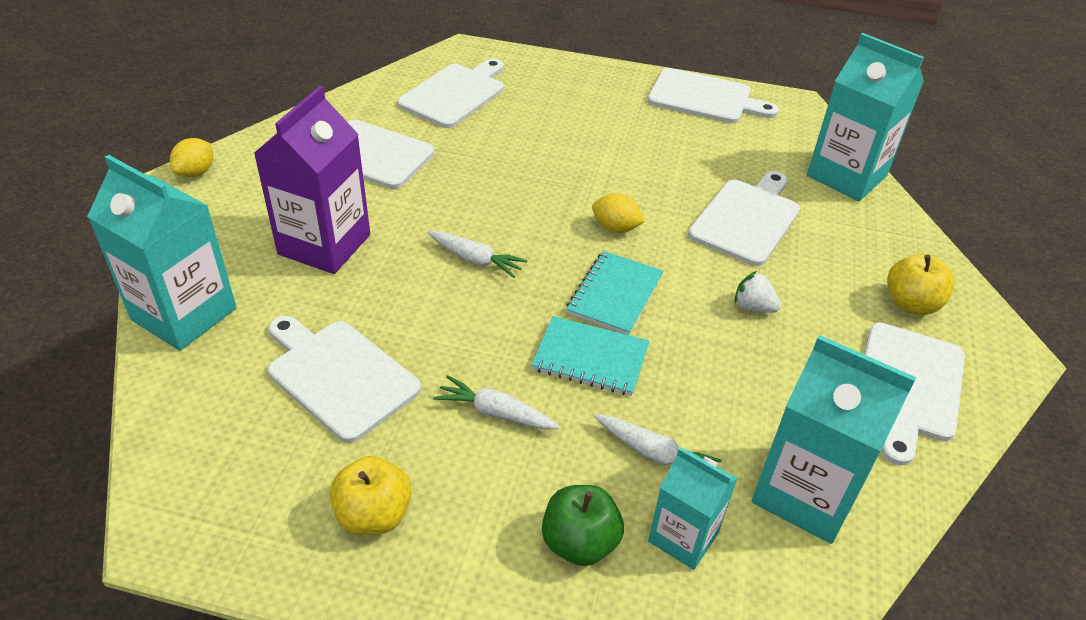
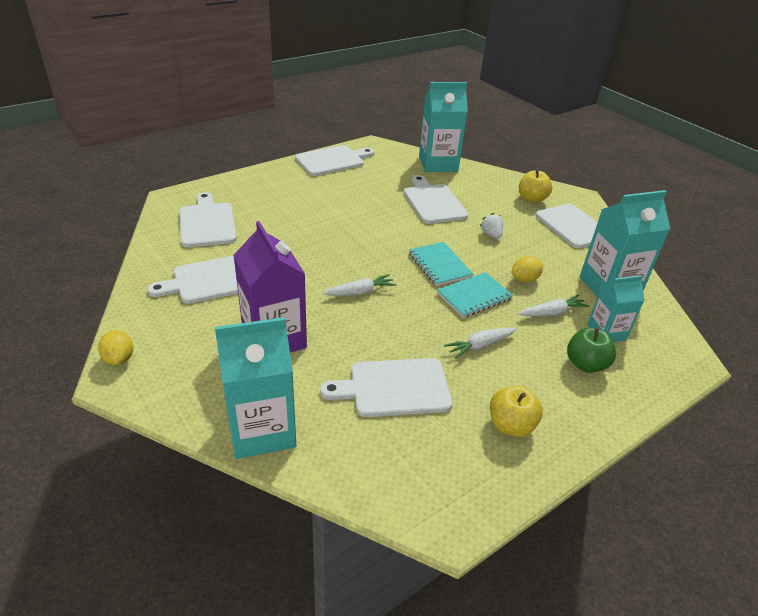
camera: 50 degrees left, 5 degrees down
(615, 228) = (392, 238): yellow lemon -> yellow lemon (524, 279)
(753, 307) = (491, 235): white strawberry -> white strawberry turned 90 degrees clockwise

____________________

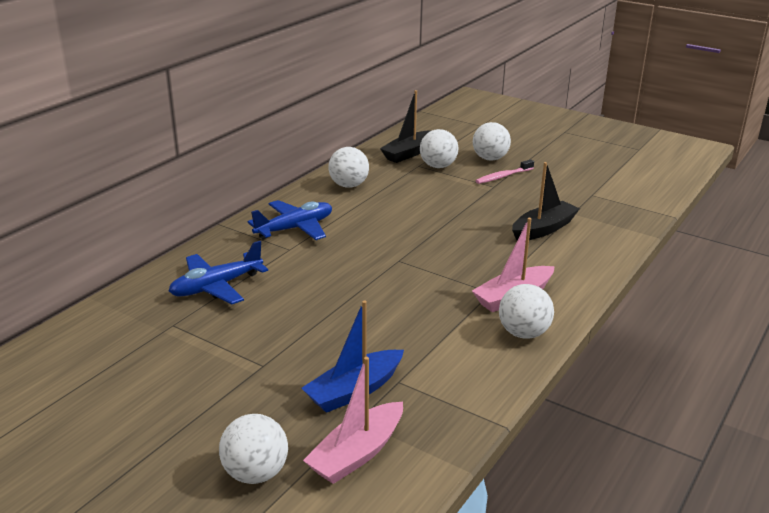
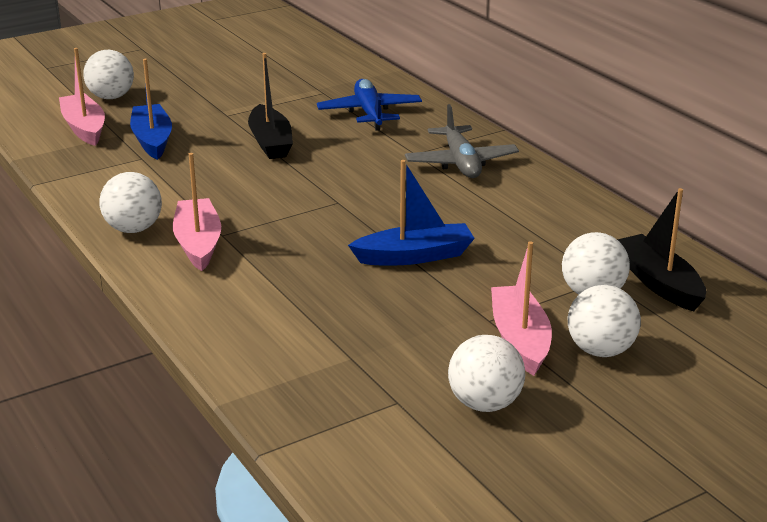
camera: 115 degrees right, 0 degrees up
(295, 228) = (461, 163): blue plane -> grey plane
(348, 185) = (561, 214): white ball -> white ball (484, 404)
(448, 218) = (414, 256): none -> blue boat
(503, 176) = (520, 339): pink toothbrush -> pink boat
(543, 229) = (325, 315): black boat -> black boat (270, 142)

____________________

- [TASK OBJECTIVE]:
Each line in the records above with "boat" must be returned.

- [PROBLEM SOLUTION]:
(448, 218) = (414, 256): none -> blue boat
(503, 176) = (520, 339): pink toothbrush -> pink boat
(543, 229) = (325, 315): black boat -> black boat (270, 142)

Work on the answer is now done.